═══ Data supplied ═══

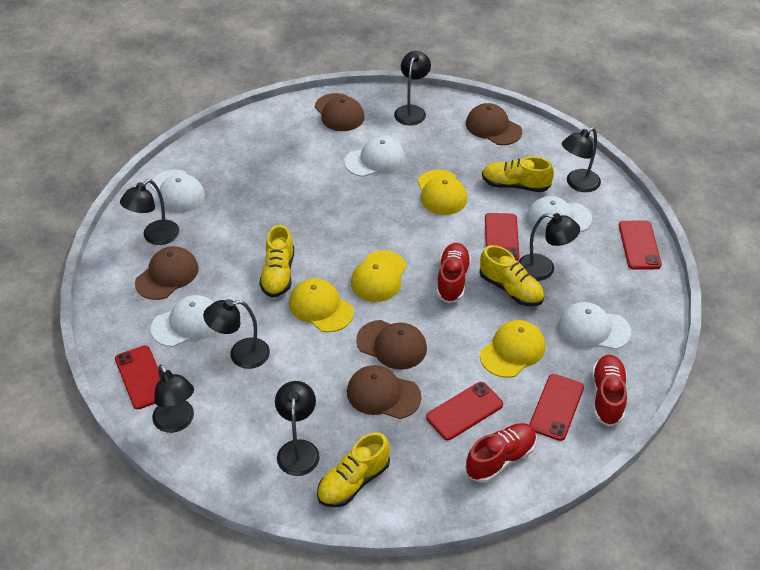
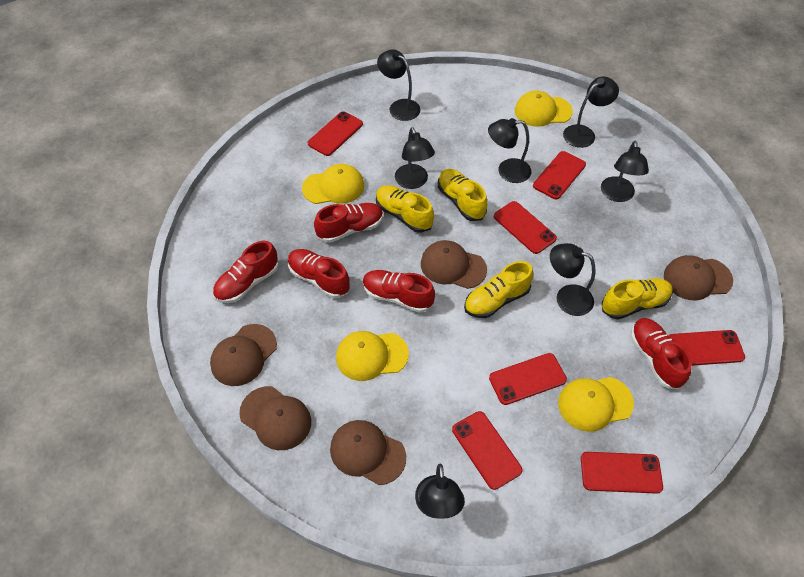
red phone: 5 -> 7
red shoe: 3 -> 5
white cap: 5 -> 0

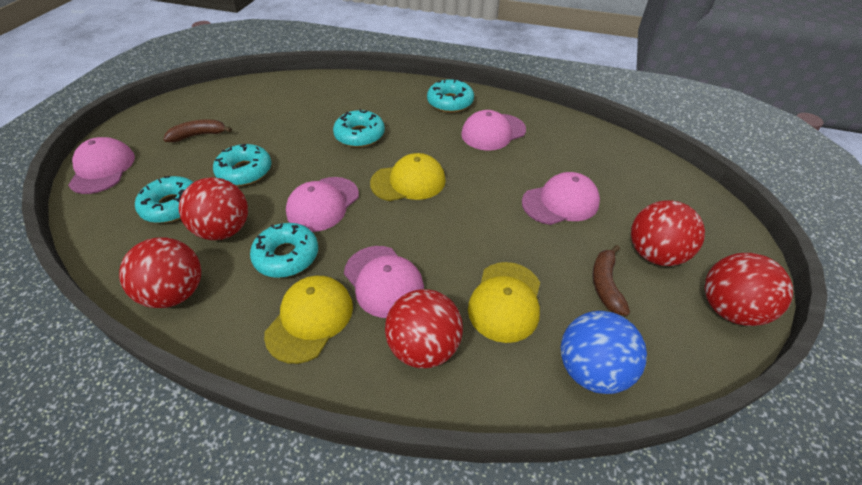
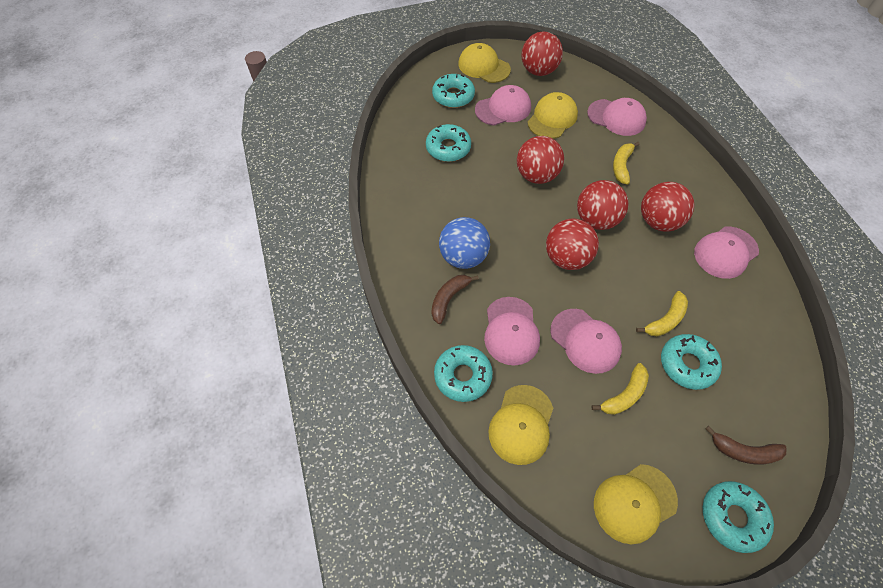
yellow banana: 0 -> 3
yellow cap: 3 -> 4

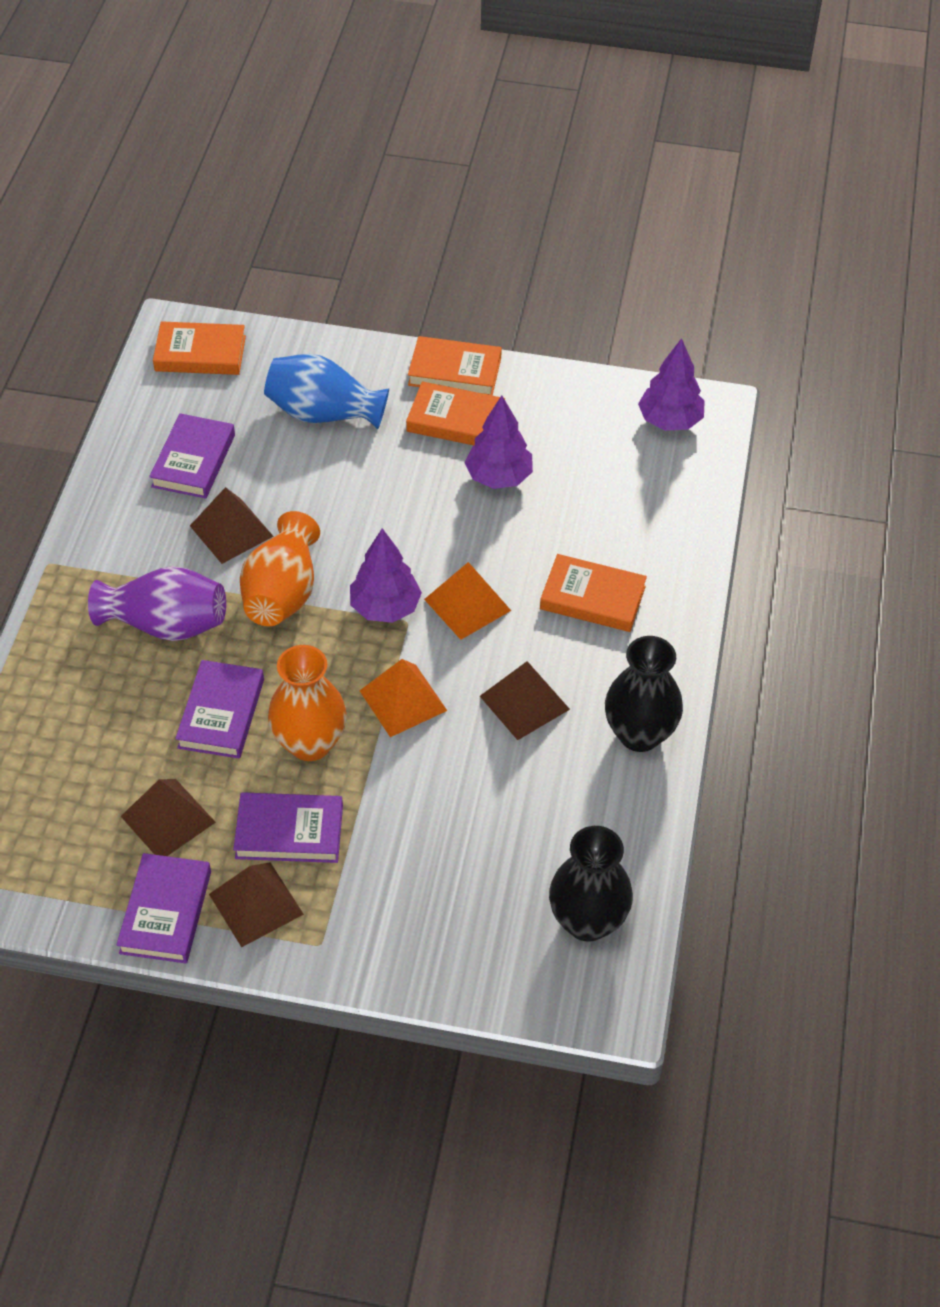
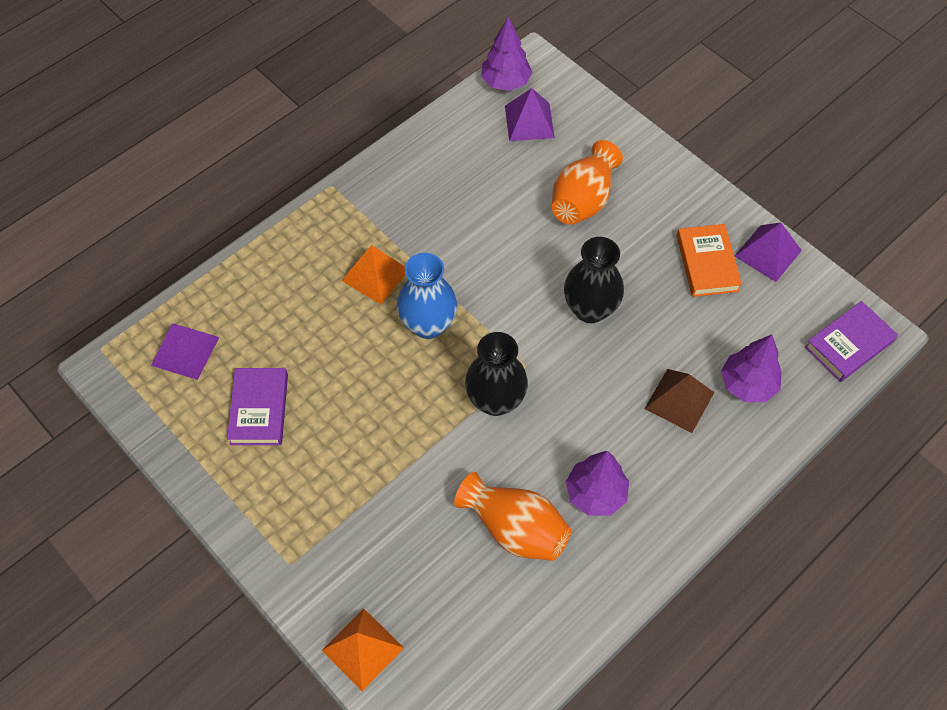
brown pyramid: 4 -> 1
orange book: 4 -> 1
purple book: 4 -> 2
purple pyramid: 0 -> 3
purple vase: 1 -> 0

═══

§ **Task to carry out**
The reply is to be all the records above, transcribed exactly, with no pictures.

§ **Written answer**
red phone: 5 -> 7
red shoe: 3 -> 5
white cap: 5 -> 0

yellow banana: 0 -> 3
yellow cap: 3 -> 4

brown pyramid: 4 -> 1
orange book: 4 -> 1
purple book: 4 -> 2
purple pyramid: 0 -> 3
purple vase: 1 -> 0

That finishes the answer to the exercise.